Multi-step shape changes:
^^^^^^^^

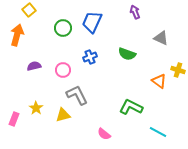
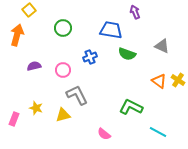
blue trapezoid: moved 19 px right, 8 px down; rotated 75 degrees clockwise
gray triangle: moved 1 px right, 8 px down
yellow cross: moved 10 px down; rotated 16 degrees clockwise
yellow star: rotated 16 degrees counterclockwise
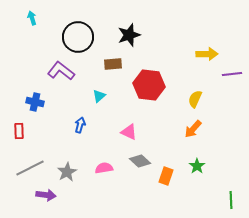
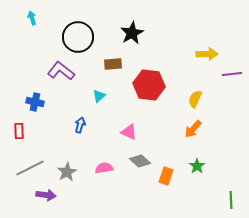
black star: moved 3 px right, 2 px up; rotated 10 degrees counterclockwise
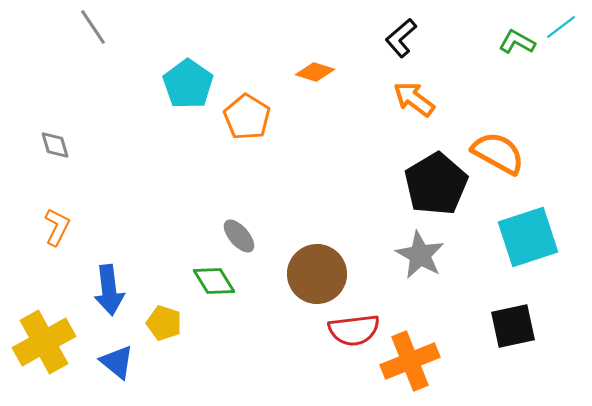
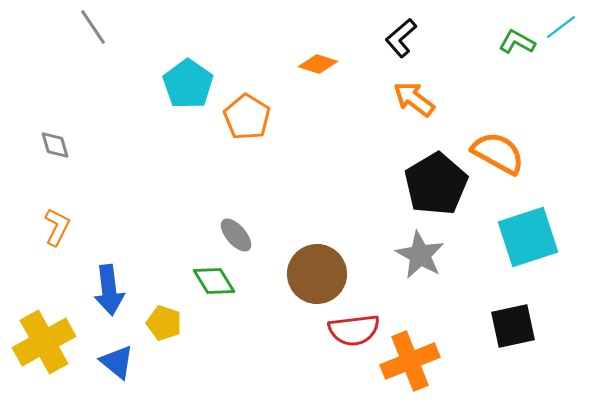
orange diamond: moved 3 px right, 8 px up
gray ellipse: moved 3 px left, 1 px up
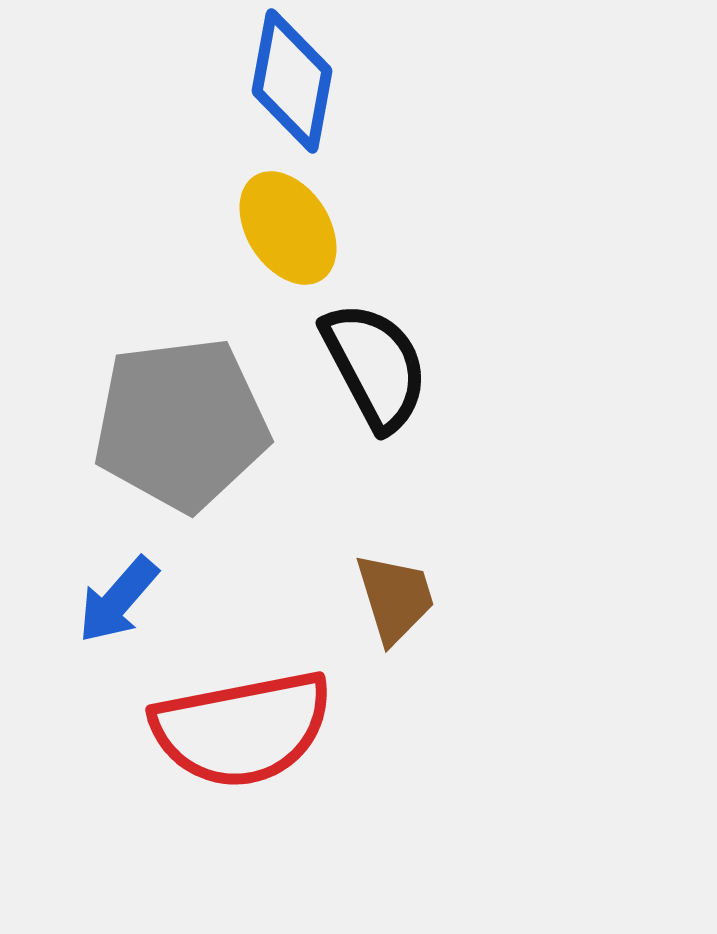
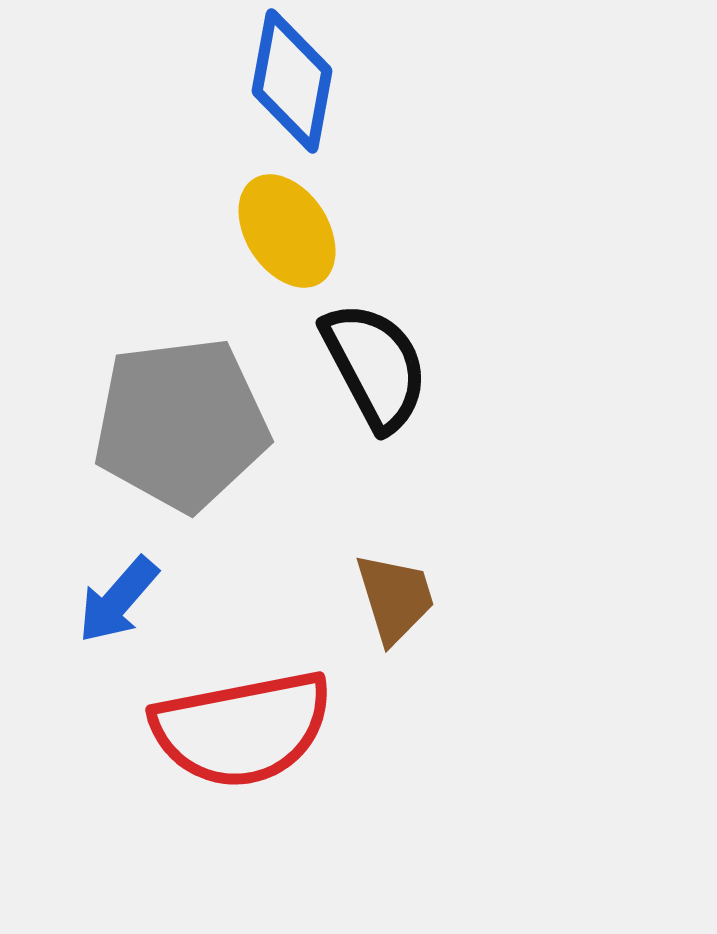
yellow ellipse: moved 1 px left, 3 px down
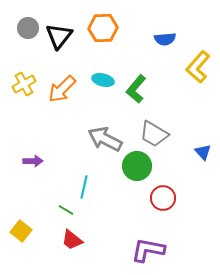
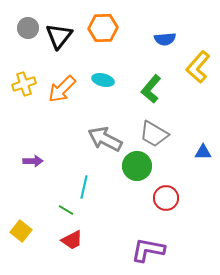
yellow cross: rotated 10 degrees clockwise
green L-shape: moved 15 px right
blue triangle: rotated 48 degrees counterclockwise
red circle: moved 3 px right
red trapezoid: rotated 65 degrees counterclockwise
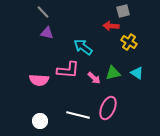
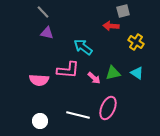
yellow cross: moved 7 px right
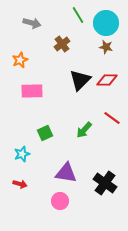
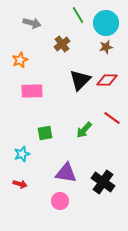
brown star: rotated 24 degrees counterclockwise
green square: rotated 14 degrees clockwise
black cross: moved 2 px left, 1 px up
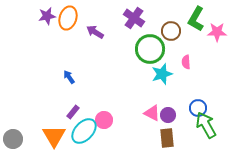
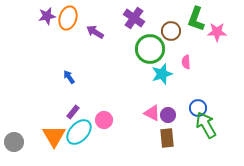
green L-shape: rotated 10 degrees counterclockwise
cyan ellipse: moved 5 px left, 1 px down
gray circle: moved 1 px right, 3 px down
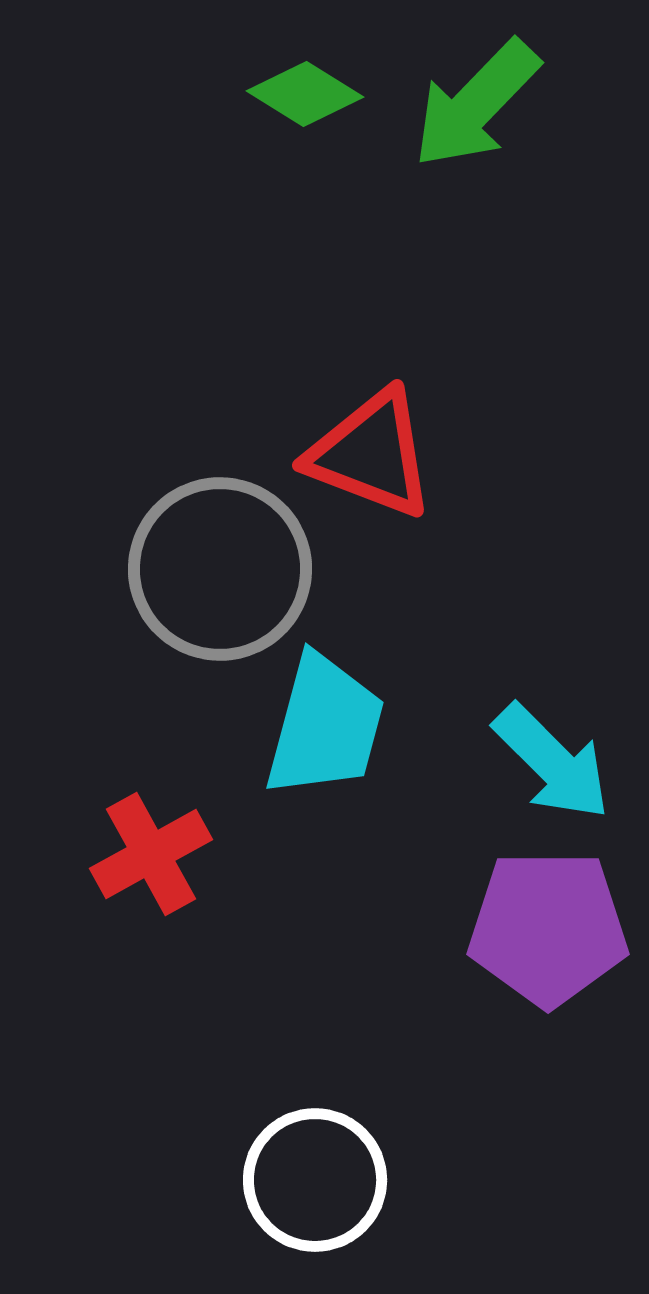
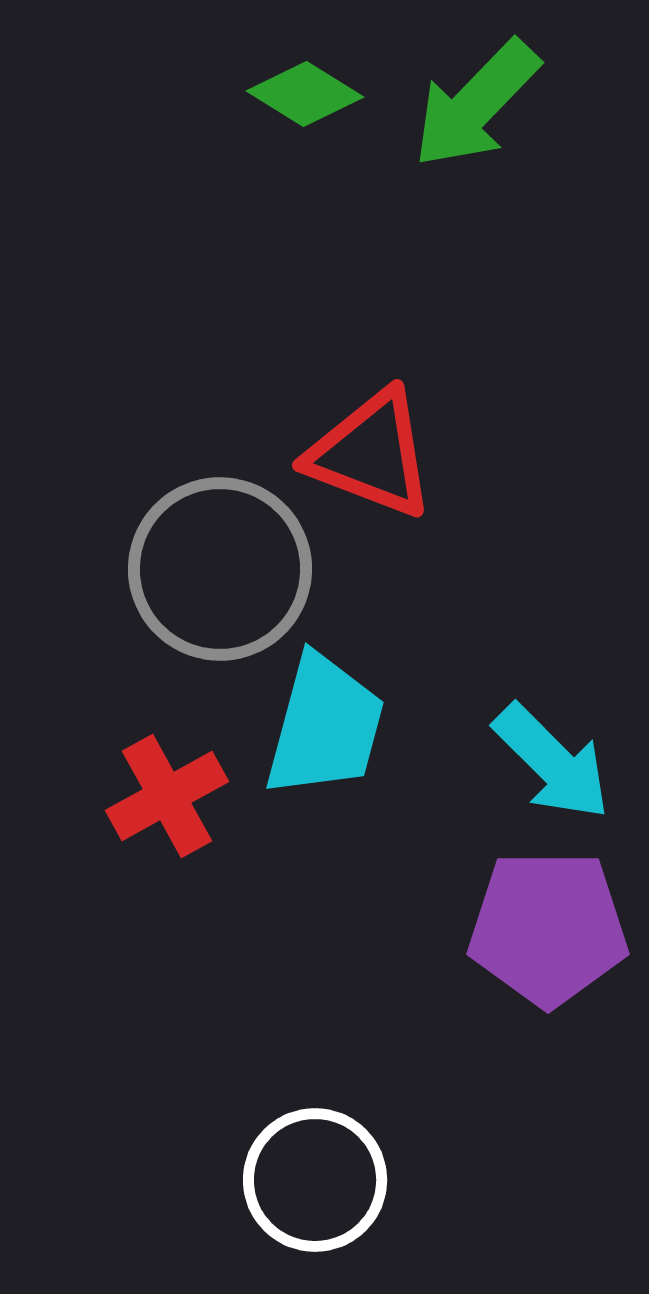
red cross: moved 16 px right, 58 px up
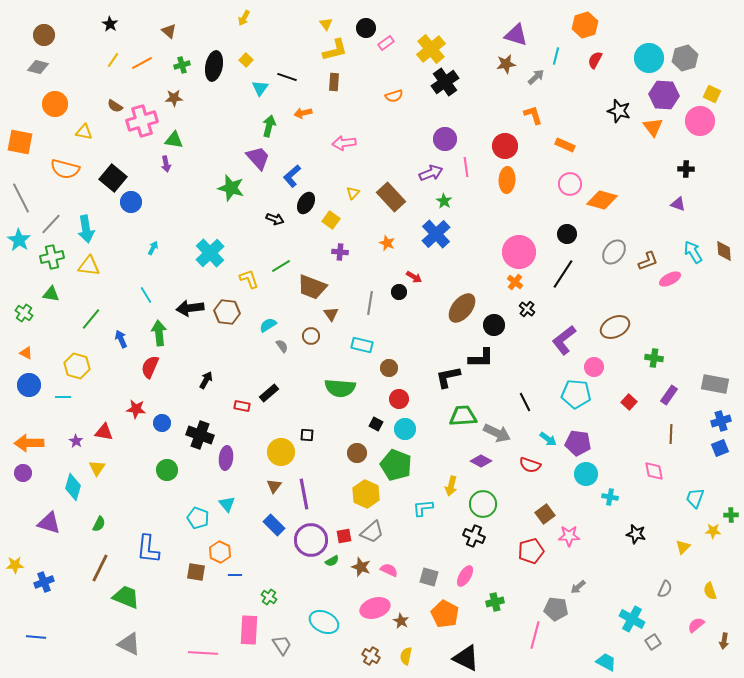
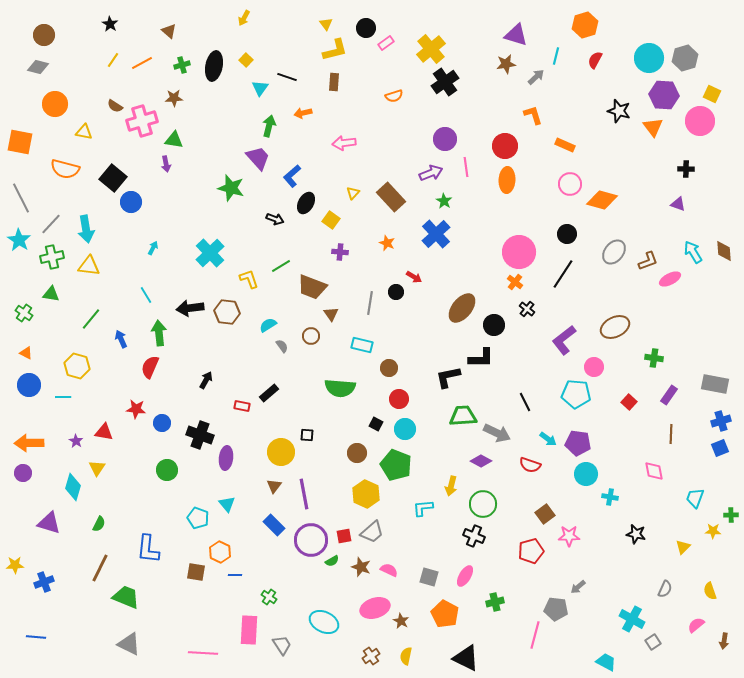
black circle at (399, 292): moved 3 px left
brown cross at (371, 656): rotated 24 degrees clockwise
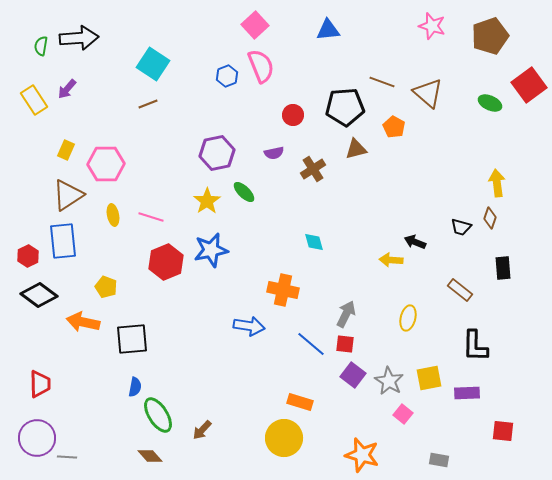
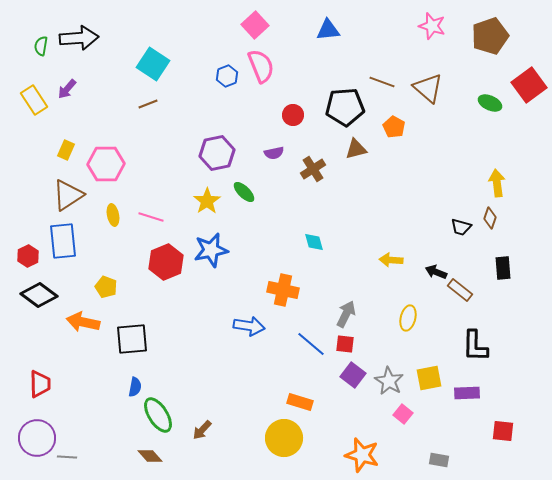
brown triangle at (428, 93): moved 5 px up
black arrow at (415, 242): moved 21 px right, 30 px down
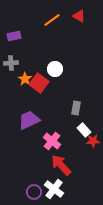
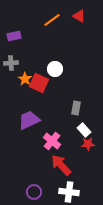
red square: rotated 12 degrees counterclockwise
red star: moved 5 px left, 3 px down
white cross: moved 15 px right, 3 px down; rotated 30 degrees counterclockwise
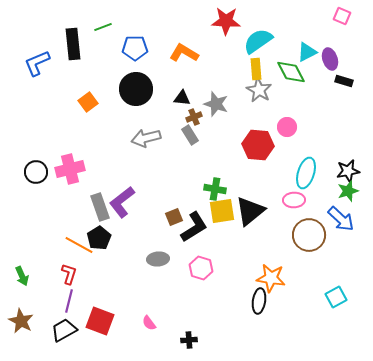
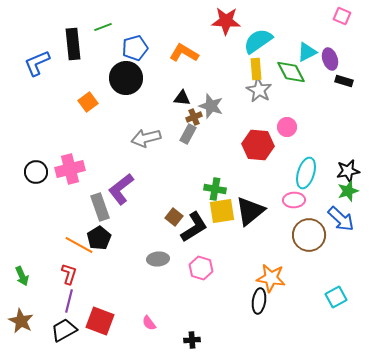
blue pentagon at (135, 48): rotated 15 degrees counterclockwise
black circle at (136, 89): moved 10 px left, 11 px up
gray star at (216, 104): moved 5 px left, 2 px down
gray rectangle at (190, 135): moved 2 px left, 1 px up; rotated 60 degrees clockwise
purple L-shape at (122, 202): moved 1 px left, 13 px up
brown square at (174, 217): rotated 30 degrees counterclockwise
black cross at (189, 340): moved 3 px right
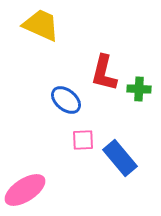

^^^^^^^^

AIM OF THE TASK:
Exact repetition is the task: every line from the start of the data to the line with "yellow star: rotated", inclusive, and none after it, pictures omitted.

RESPONSE TO THE EXERCISE:
blue trapezoid: moved 19 px right, 8 px down; rotated 75 degrees clockwise
gray triangle: moved 1 px right, 8 px down
yellow cross: moved 10 px down; rotated 16 degrees clockwise
yellow star: rotated 16 degrees counterclockwise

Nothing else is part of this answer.